» TASK STATEMENT: Write out each line from the data below that includes the word "turquoise".

(Dataset items)
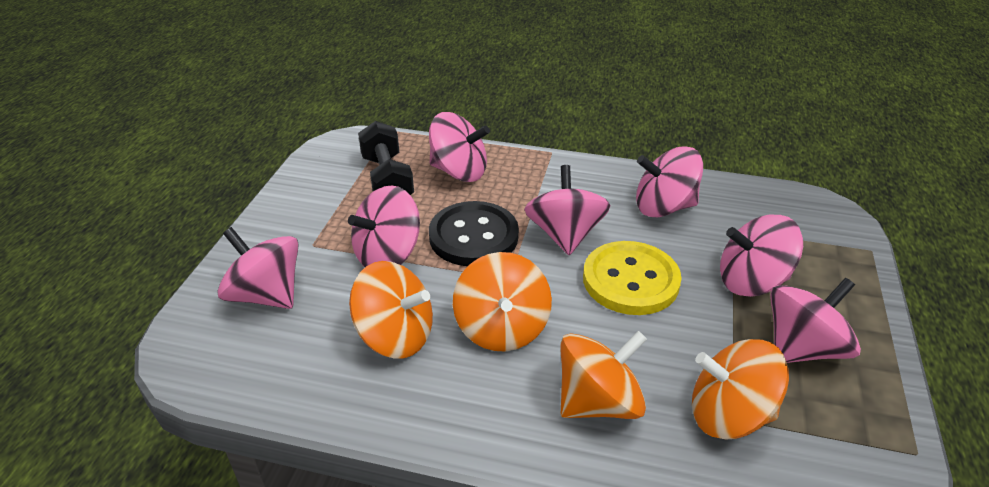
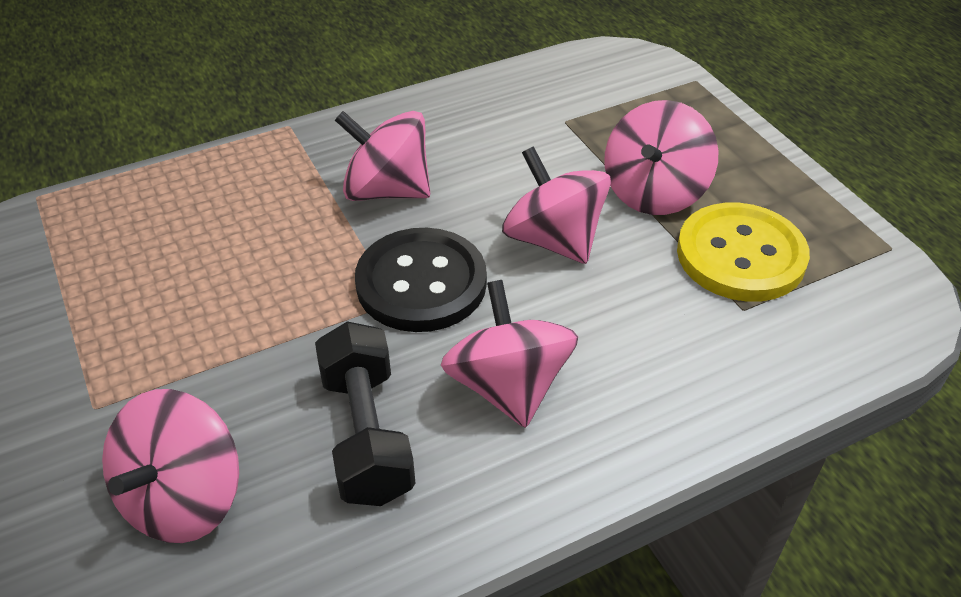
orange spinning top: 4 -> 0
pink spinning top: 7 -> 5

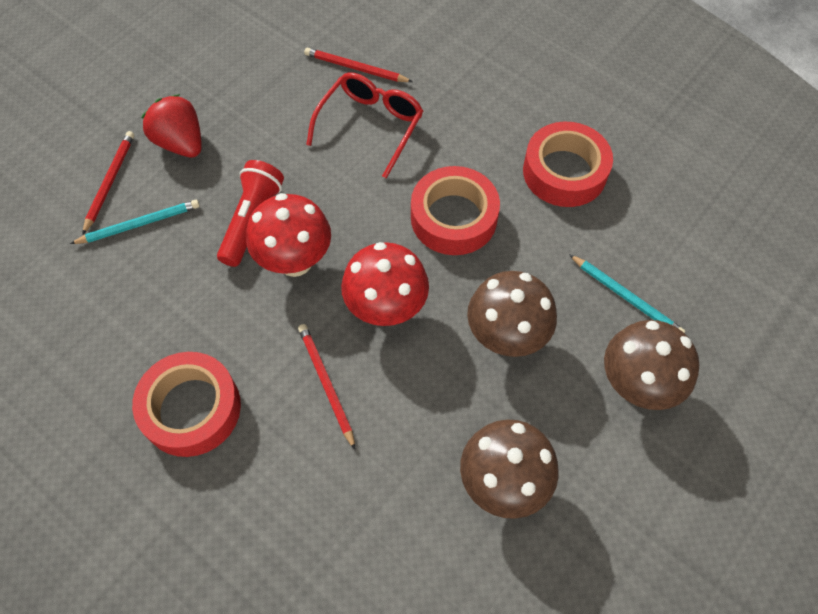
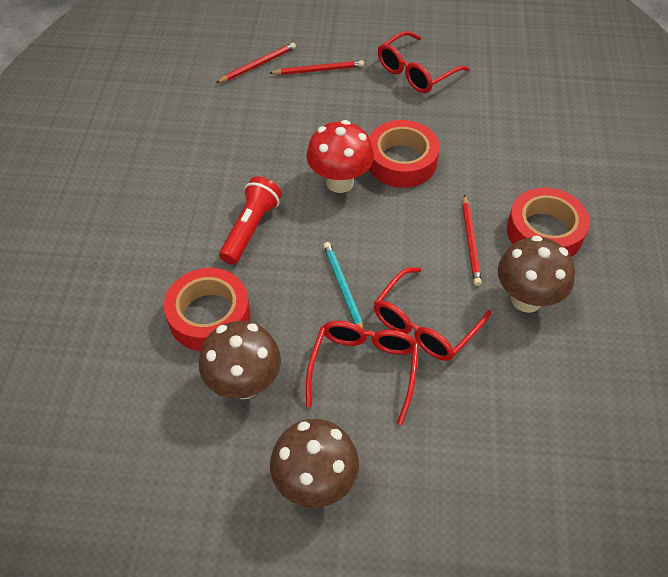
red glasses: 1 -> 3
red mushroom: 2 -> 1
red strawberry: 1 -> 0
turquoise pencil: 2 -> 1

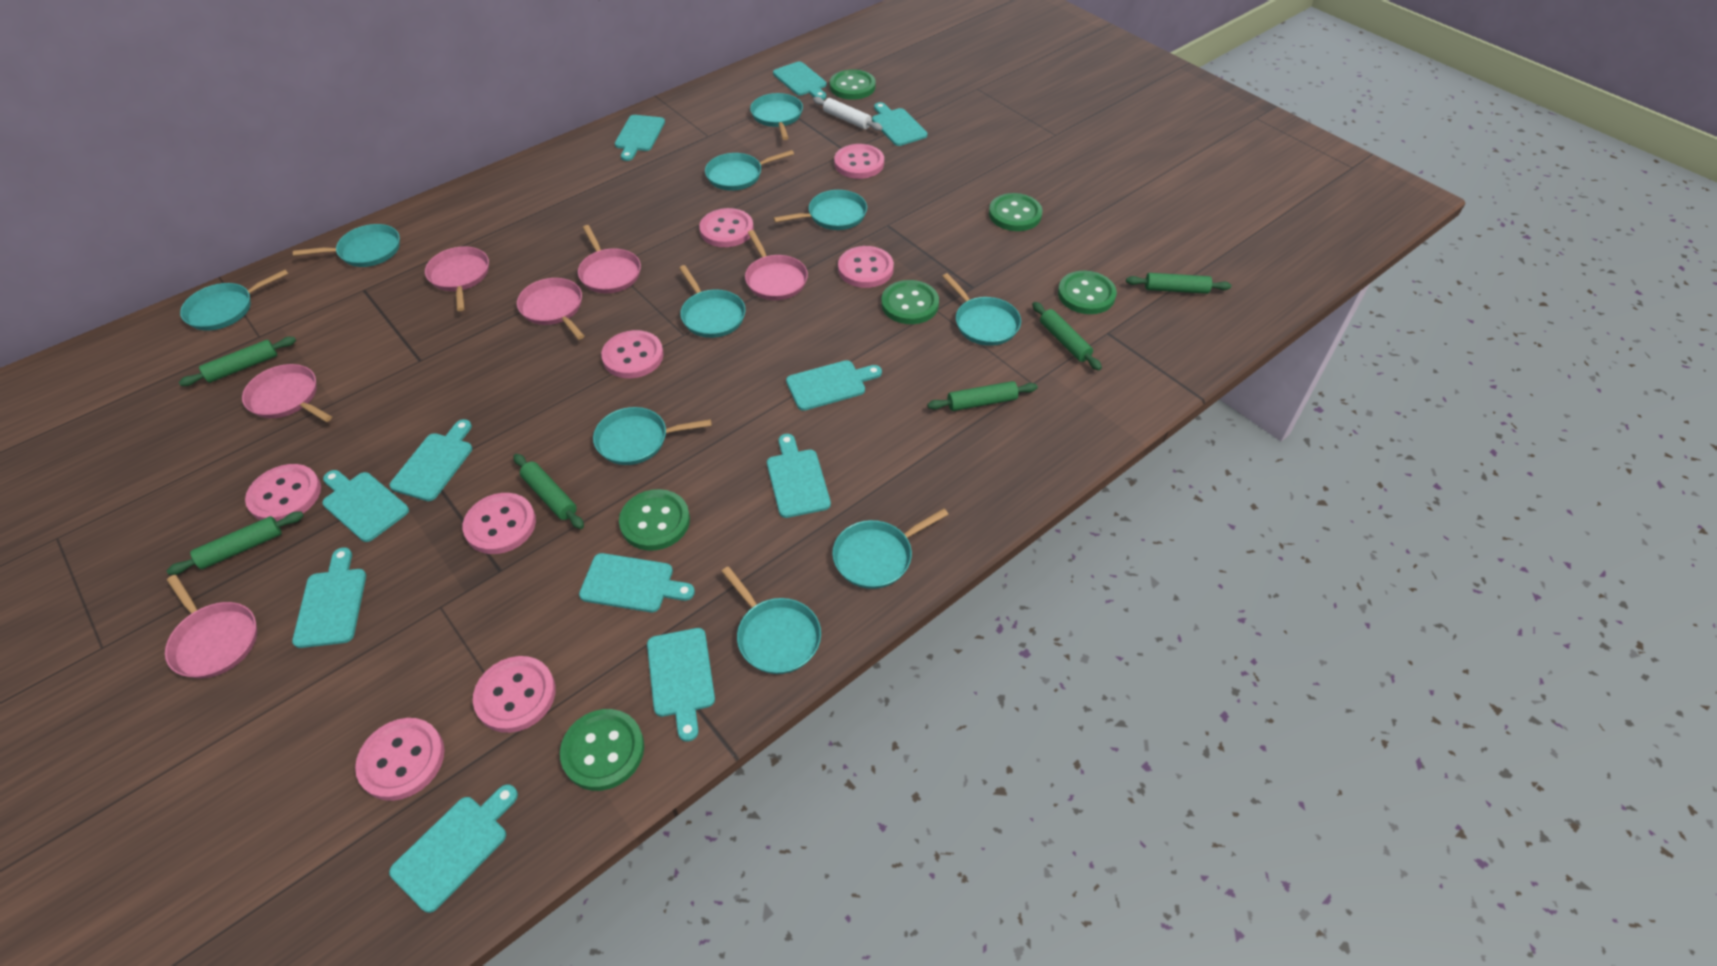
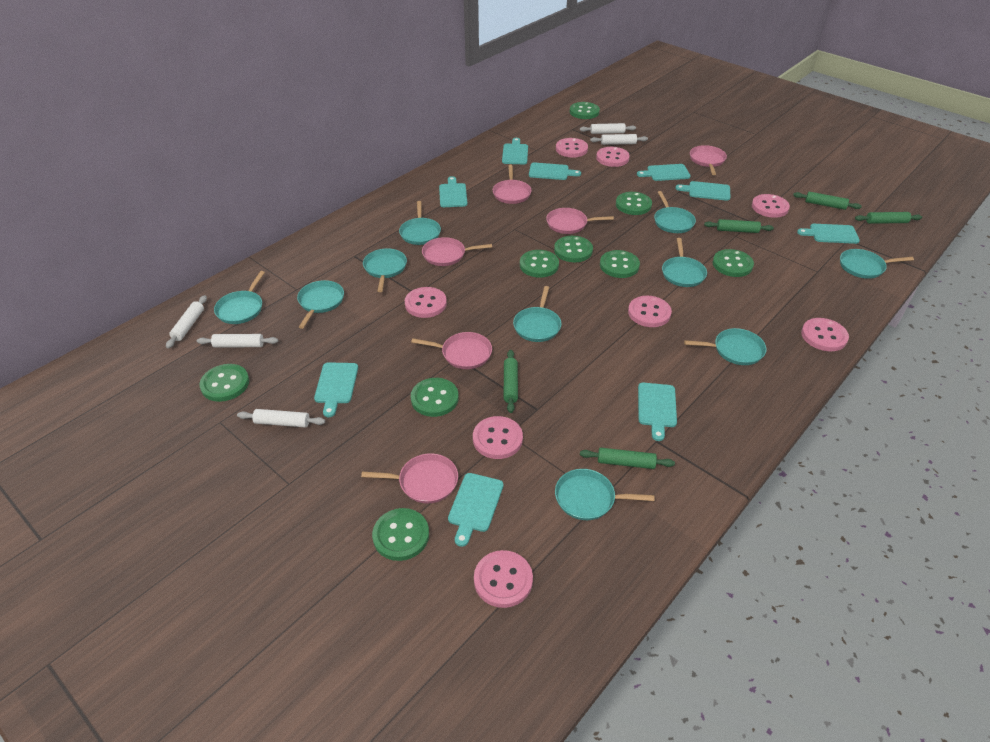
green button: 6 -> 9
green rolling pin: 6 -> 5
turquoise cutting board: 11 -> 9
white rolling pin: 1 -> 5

» ANSWER:
turquoise pencil: 2 -> 1
turquoise cutting board: 11 -> 9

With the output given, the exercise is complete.